▸ **Task objective**:
Copy the following lines word for word, without changing anything.

▸ **Supplied data**:
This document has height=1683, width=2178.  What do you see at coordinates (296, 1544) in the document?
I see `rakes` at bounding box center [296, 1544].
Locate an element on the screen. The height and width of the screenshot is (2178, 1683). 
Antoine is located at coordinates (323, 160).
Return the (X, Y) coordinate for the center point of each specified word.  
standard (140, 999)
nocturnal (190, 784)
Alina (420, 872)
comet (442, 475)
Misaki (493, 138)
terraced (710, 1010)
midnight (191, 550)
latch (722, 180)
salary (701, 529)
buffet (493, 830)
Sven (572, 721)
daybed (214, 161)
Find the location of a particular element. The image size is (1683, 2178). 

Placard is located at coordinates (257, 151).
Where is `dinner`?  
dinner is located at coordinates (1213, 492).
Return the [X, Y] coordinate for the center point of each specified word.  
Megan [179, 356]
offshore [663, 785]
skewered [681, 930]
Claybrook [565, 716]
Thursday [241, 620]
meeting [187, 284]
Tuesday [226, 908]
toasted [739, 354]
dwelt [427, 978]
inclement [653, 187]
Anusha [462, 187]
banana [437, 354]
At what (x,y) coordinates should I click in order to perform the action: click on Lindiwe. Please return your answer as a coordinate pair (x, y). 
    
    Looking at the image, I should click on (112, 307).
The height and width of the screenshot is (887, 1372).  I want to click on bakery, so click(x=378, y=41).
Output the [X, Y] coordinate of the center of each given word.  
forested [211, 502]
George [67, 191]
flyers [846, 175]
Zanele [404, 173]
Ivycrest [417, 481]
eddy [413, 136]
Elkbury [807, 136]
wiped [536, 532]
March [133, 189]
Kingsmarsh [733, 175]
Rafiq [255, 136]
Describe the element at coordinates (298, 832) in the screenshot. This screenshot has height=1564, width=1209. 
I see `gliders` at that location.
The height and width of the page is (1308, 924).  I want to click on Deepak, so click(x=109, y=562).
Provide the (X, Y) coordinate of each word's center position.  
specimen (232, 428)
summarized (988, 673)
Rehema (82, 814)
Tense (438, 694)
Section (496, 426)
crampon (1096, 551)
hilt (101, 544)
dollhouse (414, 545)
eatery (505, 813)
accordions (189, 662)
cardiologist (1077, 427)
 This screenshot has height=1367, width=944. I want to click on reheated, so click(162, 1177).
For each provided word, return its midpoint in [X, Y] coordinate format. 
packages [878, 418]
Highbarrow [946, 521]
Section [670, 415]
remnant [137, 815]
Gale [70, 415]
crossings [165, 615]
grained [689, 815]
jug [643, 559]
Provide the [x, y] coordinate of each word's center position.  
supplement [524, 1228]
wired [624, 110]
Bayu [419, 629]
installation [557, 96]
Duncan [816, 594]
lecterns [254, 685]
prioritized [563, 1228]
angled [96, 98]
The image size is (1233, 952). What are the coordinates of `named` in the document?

▸ **Written solution**:
This document has height=1683, width=2178.  What do you see at coordinates (296, 1544) in the document?
I see `rakes` at bounding box center [296, 1544].
Locate an element on the screen. The height and width of the screenshot is (2178, 1683). 
Antoine is located at coordinates (323, 160).
Return the (X, Y) coordinate for the center point of each specified word.  
standard (140, 999)
nocturnal (190, 784)
Alina (420, 872)
comet (442, 475)
Misaki (493, 138)
terraced (710, 1010)
midnight (191, 550)
latch (722, 180)
salary (701, 529)
buffet (493, 830)
Sven (572, 721)
daybed (214, 161)
Find the location of a particular element. The image size is (1683, 2178). 

Placard is located at coordinates (257, 151).
Where is `dinner`?  
dinner is located at coordinates (1213, 492).
Return the [X, Y] coordinate for the center point of each specified word.  
Megan [179, 356]
offshore [663, 785]
skewered [681, 930]
Claybrook [565, 716]
Thursday [241, 620]
meeting [187, 284]
Tuesday [226, 908]
toasted [739, 354]
dwelt [427, 978]
inclement [653, 187]
Anusha [462, 187]
banana [437, 354]
At what (x,y) coordinates should I click in order to perform the action: click on Lindiwe. Please return your answer as a coordinate pair (x, y). 
    
    Looking at the image, I should click on (112, 307).
The height and width of the screenshot is (887, 1372).  I want to click on bakery, so click(x=378, y=41).
Output the [X, Y] coordinate of the center of each given word.  
forested [211, 502]
George [67, 191]
flyers [846, 175]
Zanele [404, 173]
Ivycrest [417, 481]
eddy [413, 136]
Elkbury [807, 136]
wiped [536, 532]
March [133, 189]
Kingsmarsh [733, 175]
Rafiq [255, 136]
Describe the element at coordinates (298, 832) in the screenshot. This screenshot has height=1564, width=1209. 
I see `gliders` at that location.
The height and width of the page is (1308, 924).  I want to click on Deepak, so click(x=109, y=562).
Provide the (X, Y) coordinate of each word's center position.  
specimen (232, 428)
summarized (988, 673)
Rehema (82, 814)
Tense (438, 694)
Section (496, 426)
crampon (1096, 551)
hilt (101, 544)
dollhouse (414, 545)
eatery (505, 813)
accordions (189, 662)
cardiologist (1077, 427)
 This screenshot has height=1367, width=944. I want to click on reheated, so click(162, 1177).
For each provided word, return its midpoint in [X, Y] coordinate format. 
packages [878, 418]
Highbarrow [946, 521]
Section [670, 415]
remnant [137, 815]
Gale [70, 415]
crossings [165, 615]
grained [689, 815]
jug [643, 559]
Provide the [x, y] coordinate of each word's center position.  
supplement [524, 1228]
wired [624, 110]
Bayu [419, 629]
installation [557, 96]
Duncan [816, 594]
lecterns [254, 685]
prioritized [563, 1228]
angled [96, 98]
The image size is (1233, 952). What are the coordinates of `named` in the document?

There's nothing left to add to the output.